▶ **ACTIVITY**
Extract each line of the records below that contains the word "none".

▶ **INFORMATION SHOWN**

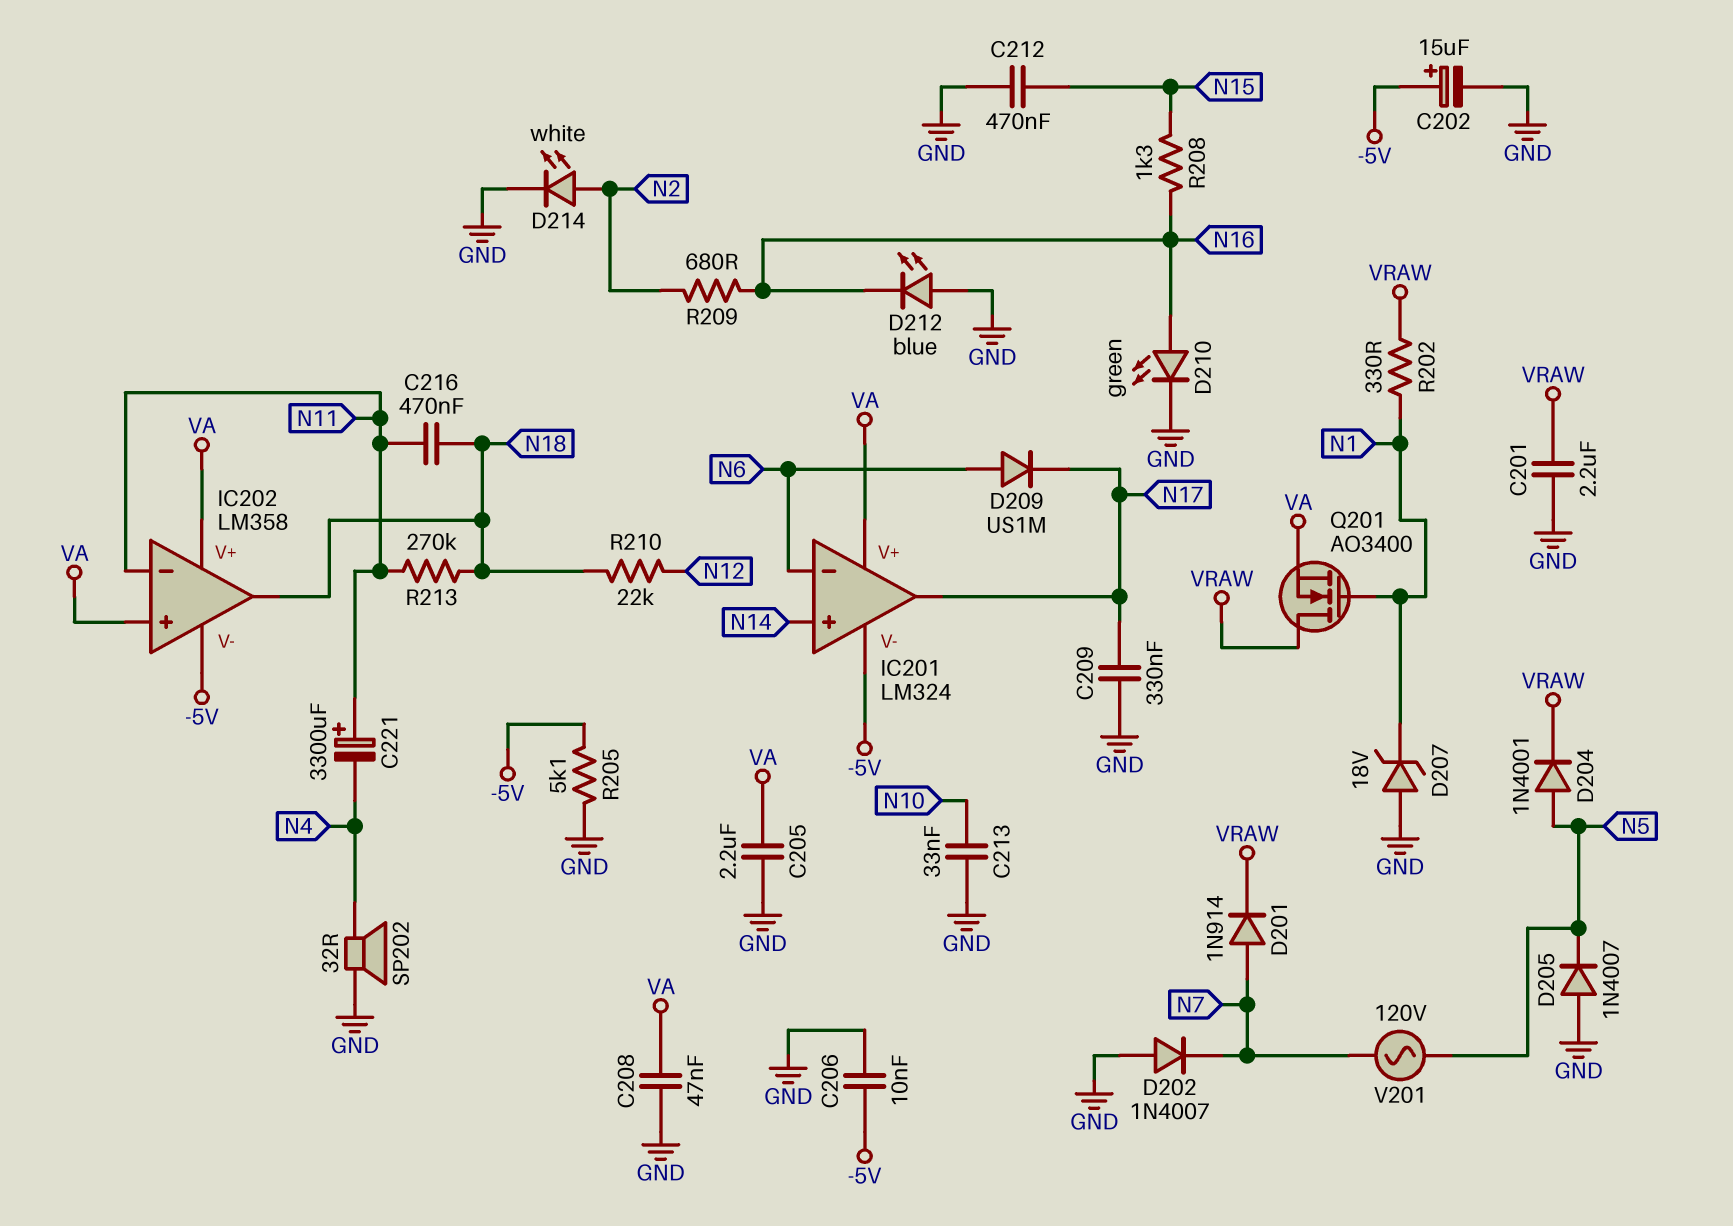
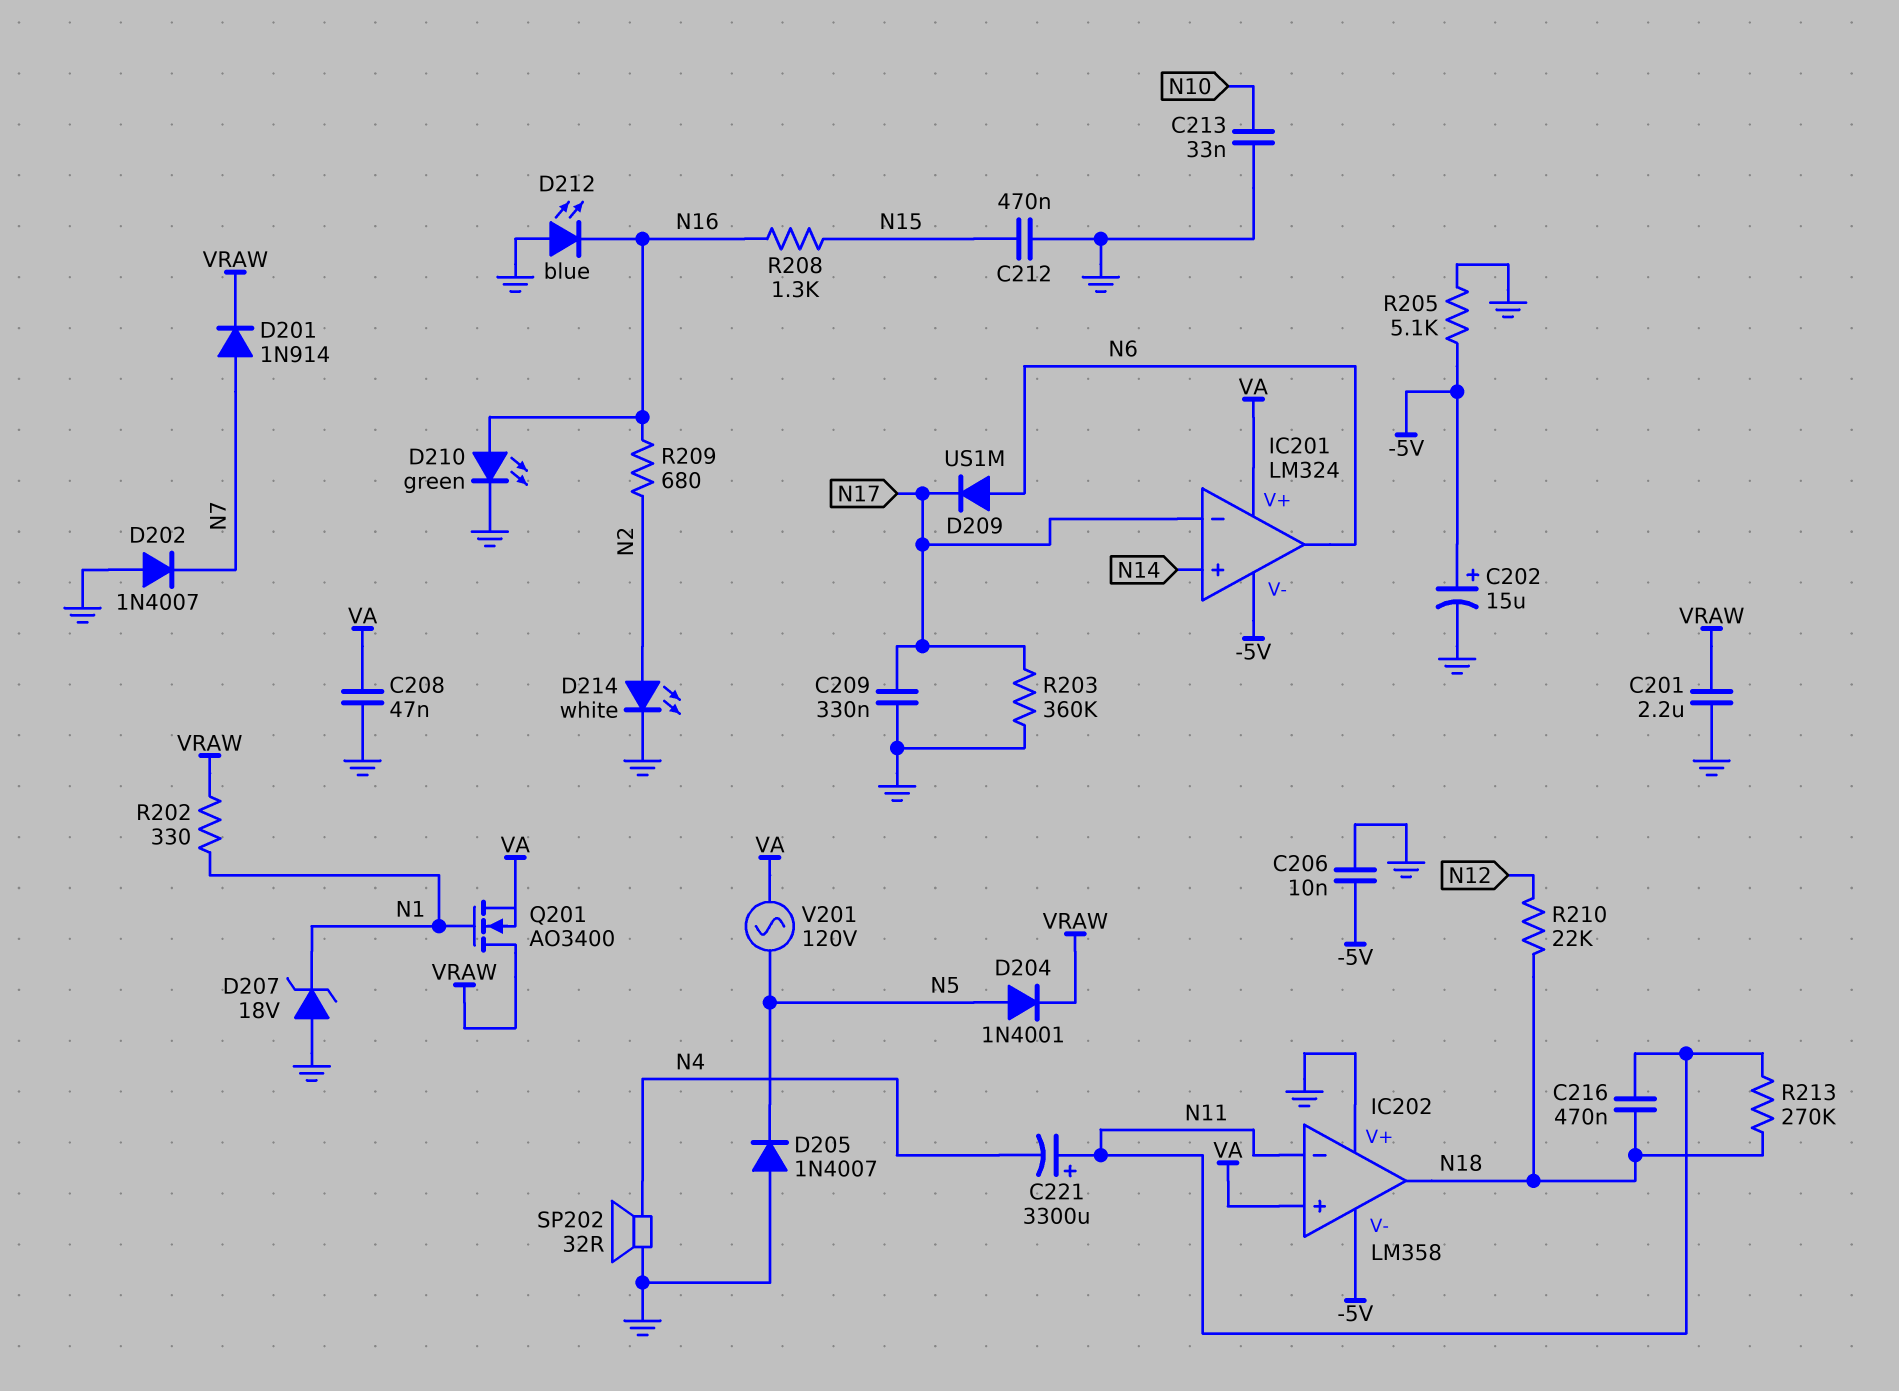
C205: 2.2uF (GND, VA) -> none
IC201 pin in-: N6 -> N17
IC201 pin out: N17 -> N6
IC202 pin V+: VA -> GND
R203: none -> 360k (GND, N17)
V201: AC 120V (N5, N7) -> AC 120V (N5, VA)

▶ **SOLUTION FOR THIS PROBLEM**
C205: 2.2uF (GND, VA) -> none
R203: none -> 360k (GND, N17)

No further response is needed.